Task objective
Lay out every row below as a numbered list, with blank lines left out.

......

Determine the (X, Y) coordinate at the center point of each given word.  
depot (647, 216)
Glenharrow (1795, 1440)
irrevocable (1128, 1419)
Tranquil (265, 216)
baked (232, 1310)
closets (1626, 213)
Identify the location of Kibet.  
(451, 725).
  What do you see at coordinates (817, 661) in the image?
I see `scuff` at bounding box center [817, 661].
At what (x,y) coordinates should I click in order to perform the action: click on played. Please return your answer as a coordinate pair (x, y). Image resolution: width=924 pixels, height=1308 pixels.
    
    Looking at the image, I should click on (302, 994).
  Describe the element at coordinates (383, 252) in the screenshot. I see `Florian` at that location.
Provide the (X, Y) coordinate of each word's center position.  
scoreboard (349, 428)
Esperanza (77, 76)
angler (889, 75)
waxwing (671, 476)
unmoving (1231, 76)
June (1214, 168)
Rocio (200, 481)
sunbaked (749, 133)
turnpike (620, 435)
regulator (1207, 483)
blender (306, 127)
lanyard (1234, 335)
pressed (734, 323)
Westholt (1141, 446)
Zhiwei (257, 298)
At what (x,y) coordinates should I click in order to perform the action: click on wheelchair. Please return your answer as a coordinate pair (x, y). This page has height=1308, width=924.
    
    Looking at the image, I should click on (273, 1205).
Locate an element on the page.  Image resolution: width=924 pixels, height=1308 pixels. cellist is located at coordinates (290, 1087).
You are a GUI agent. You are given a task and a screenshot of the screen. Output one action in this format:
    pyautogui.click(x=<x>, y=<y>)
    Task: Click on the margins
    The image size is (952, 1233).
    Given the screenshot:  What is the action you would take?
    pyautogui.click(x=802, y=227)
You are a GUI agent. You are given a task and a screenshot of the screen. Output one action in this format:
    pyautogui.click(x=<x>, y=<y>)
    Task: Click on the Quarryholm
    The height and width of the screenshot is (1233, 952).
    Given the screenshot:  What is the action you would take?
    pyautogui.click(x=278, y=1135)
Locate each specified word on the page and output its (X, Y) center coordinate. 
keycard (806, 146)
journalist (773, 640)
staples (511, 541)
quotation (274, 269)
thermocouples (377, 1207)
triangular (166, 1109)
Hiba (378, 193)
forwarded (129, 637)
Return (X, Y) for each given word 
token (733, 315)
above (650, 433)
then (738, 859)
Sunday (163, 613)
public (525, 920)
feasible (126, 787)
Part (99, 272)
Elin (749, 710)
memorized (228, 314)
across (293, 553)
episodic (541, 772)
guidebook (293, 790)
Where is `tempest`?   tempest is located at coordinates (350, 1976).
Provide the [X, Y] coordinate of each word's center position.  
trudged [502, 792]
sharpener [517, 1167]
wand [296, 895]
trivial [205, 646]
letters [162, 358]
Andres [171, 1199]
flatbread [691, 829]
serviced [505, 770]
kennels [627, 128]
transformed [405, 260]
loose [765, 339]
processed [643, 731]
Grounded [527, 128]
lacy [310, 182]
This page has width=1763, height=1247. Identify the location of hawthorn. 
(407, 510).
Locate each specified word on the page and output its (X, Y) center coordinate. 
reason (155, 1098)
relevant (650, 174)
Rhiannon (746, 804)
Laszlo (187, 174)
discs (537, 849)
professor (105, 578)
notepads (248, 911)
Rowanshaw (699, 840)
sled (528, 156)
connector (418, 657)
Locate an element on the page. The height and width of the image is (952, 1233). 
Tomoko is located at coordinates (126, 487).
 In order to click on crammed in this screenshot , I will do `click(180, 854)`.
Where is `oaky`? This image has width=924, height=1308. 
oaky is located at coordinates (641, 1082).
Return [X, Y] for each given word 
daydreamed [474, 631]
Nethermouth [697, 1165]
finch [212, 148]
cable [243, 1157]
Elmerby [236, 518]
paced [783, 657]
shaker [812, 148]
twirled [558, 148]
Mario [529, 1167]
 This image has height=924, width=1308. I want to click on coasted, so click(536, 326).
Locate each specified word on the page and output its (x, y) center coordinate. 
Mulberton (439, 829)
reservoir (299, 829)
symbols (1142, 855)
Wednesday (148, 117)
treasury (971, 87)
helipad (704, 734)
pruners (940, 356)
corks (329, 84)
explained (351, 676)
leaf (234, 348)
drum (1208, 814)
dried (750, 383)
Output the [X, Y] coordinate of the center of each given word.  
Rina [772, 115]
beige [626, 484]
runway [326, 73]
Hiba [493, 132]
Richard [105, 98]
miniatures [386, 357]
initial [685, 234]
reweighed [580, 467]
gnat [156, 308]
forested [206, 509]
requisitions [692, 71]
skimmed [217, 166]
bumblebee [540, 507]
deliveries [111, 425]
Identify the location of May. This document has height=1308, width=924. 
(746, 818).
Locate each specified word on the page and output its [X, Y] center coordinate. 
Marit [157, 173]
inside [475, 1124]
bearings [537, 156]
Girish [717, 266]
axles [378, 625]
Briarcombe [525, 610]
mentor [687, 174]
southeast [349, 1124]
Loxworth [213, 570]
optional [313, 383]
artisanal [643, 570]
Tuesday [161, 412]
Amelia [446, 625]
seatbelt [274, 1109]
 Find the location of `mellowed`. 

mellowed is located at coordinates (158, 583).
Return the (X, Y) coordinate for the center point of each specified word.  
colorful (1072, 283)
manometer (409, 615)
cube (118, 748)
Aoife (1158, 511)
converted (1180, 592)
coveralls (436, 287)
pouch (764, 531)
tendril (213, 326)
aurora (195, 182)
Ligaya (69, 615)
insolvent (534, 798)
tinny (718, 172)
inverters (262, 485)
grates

......

Result
1. Determine the (X, Y) coordinate at the center point of each given word.  
2. depot (647, 216)
3. Glenharrow (1795, 1440)
4. irrevocable (1128, 1419)
5. Tranquil (265, 216)
6. baked (232, 1310)
7. closets (1626, 213)
8. Identify the location of Kibet.  
9. (451, 725).
10.   What do you see at coordinates (817, 661) in the image?
11. I see `scuff` at bounding box center [817, 661].
12. At what (x,y) coordinates should I click in order to perform the action: click on played. Please return your answer as a coordinate pair (x, y). Image resolution: width=924 pixels, height=1308 pixels.
13.     Looking at the image, I should click on (302, 994).
14.   Describe the element at coordinates (383, 252) in the screenshot. I see `Florian` at that location.
15. Provide the (X, Y) coordinate of each word's center position.  
16. scoreboard (349, 428)
17. Esperanza (77, 76)
18. angler (889, 75)
19. waxwing (671, 476)
20. unmoving (1231, 76)
21. June (1214, 168)
22. Rocio (200, 481)
23. sunbaked (749, 133)
24. turnpike (620, 435)
25. regulator (1207, 483)
26. blender (306, 127)
27. lanyard (1234, 335)
28. pressed (734, 323)
29. Westholt (1141, 446)
30. Zhiwei (257, 298)
31. At what (x,y) coordinates should I click in order to perform the action: click on wheelchair. Please return your answer as a coordinate pair (x, y). This page has height=1308, width=924.
32.     Looking at the image, I should click on (273, 1205).
33. Locate an element on the page.  Image resolution: width=924 pixels, height=1308 pixels. cellist is located at coordinates (290, 1087).
34. You are a GUI agent. You are given a task and a screenshot of the screen. Output one action in this format:
35.     pyautogui.click(x=<x>, y=<y>)
36.     Task: Click on the margins
37.     The image size is (952, 1233).
38.     Given the screenshot:  What is the action you would take?
39.     pyautogui.click(x=802, y=227)
40. You are a GUI agent. You are given a task and a screenshot of the screen. Output one action in this format:
41.     pyautogui.click(x=<x>, y=<y>)
42.     Task: Click on the Quarryholm
43.     The height and width of the screenshot is (1233, 952).
44.     Given the screenshot:  What is the action you would take?
45.     pyautogui.click(x=278, y=1135)
46. Locate each specified word on the page and output its (X, Y) center coordinate. 
47. keycard (806, 146)
48. journalist (773, 640)
49. staples (511, 541)
50. quotation (274, 269)
51. thermocouples (377, 1207)
52. triangular (166, 1109)
53. Hiba (378, 193)
54. forwarded (129, 637)
55. Return (X, Y) for each given word 
56. token (733, 315)
57. above (650, 433)
58. then (738, 859)
59. Sunday (163, 613)
60. public (525, 920)
61. feasible (126, 787)
62. Part (99, 272)
63. Elin (749, 710)
64. memorized (228, 314)
65. across (293, 553)
66. episodic (541, 772)
67. guidebook (293, 790)
68. Where is `tempest`?   tempest is located at coordinates (350, 1976).
69. Provide the [X, Y] coordinate of each word's center position.  
70. trudged [502, 792]
71. sharpener [517, 1167]
72. wand [296, 895]
73. trivial [205, 646]
74. letters [162, 358]
75. Andres [171, 1199]
76. flatbread [691, 829]
77. serviced [505, 770]
78. kennels [627, 128]
79. transformed [405, 260]
80. loose [765, 339]
81. processed [643, 731]
82. Grounded [527, 128]
83. lacy [310, 182]
84. This page has width=1763, height=1247. Identify the location of hawthorn. 
85. (407, 510).
86. Locate each specified word on the page and output its (X, Y) center coordinate. 
87. reason (155, 1098)
88. relevant (650, 174)
89. Rhiannon (746, 804)
90. Laszlo (187, 174)
91. discs (537, 849)
92. professor (105, 578)
93. notepads (248, 911)
94. Rowanshaw (699, 840)
95. sled (528, 156)
96. connector (418, 657)
97. Locate an element on the page. The height and width of the image is (952, 1233). 
98. Tomoko is located at coordinates (126, 487).
99.  In order to click on crammed in this screenshot , I will do `click(180, 854)`.
100. Where is `oaky`? This image has width=924, height=1308. 
101. oaky is located at coordinates (641, 1082).
102. Return [X, Y] for each given word 
103. daydreamed [474, 631]
104. Nethermouth [697, 1165]
105. finch [212, 148]
106. cable [243, 1157]
107. Elmerby [236, 518]
108. paced [783, 657]
109. shaker [812, 148]
110. twirled [558, 148]
111. Mario [529, 1167]
112.  This image has height=924, width=1308. I want to click on coasted, so click(536, 326).
113. Locate each specified word on the page and output its (x, y) center coordinate. 
114. Mulberton (439, 829)
115. reservoir (299, 829)
116. symbols (1142, 855)
117. Wednesday (148, 117)
118. treasury (971, 87)
119. helipad (704, 734)
120. pruners (940, 356)
121. corks (329, 84)
122. explained (351, 676)
123. leaf (234, 348)
124. drum (1208, 814)
125. dried (750, 383)
126. Output the [X, Y] coordinate of the center of each given word.  
127. Rina [772, 115]
128. beige [626, 484]
129. runway [326, 73]
130. Hiba [493, 132]
131. Richard [105, 98]
132. miniatures [386, 357]
133. initial [685, 234]
134. reweighed [580, 467]
135. gnat [156, 308]
136. forested [206, 509]
137. requisitions [692, 71]
138. skimmed [217, 166]
139. bumblebee [540, 507]
140. deliveries [111, 425]
141. Identify the location of May. This document has height=1308, width=924. 
142. (746, 818).
143. Locate each specified word on the page and output its [X, Y] center coordinate. 
144. Marit [157, 173]
145. inside [475, 1124]
146. bearings [537, 156]
147. Girish [717, 266]
148. axles [378, 625]
149. Briarcombe [525, 610]
150. mentor [687, 174]
151. southeast [349, 1124]
152. Loxworth [213, 570]
153. optional [313, 383]
154. artisanal [643, 570]
155. Tuesday [161, 412]
156. Amelia [446, 625]
157. seatbelt [274, 1109]
158.  Find the location of `mellowed`. 
159. mellowed is located at coordinates (158, 583).
160. Return the (X, Y) coordinate for the center point of each specified word.  
161. colorful (1072, 283)
162. manometer (409, 615)
163. cube (118, 748)
164. Aoife (1158, 511)
165. converted (1180, 592)
166. coveralls (436, 287)
167. pouch (764, 531)
168. tendril (213, 326)
169. aurora (195, 182)
170. Ligaya (69, 615)
171. insolvent (534, 798)
172. tinny (718, 172)
173. inverters (262, 485)
174. grates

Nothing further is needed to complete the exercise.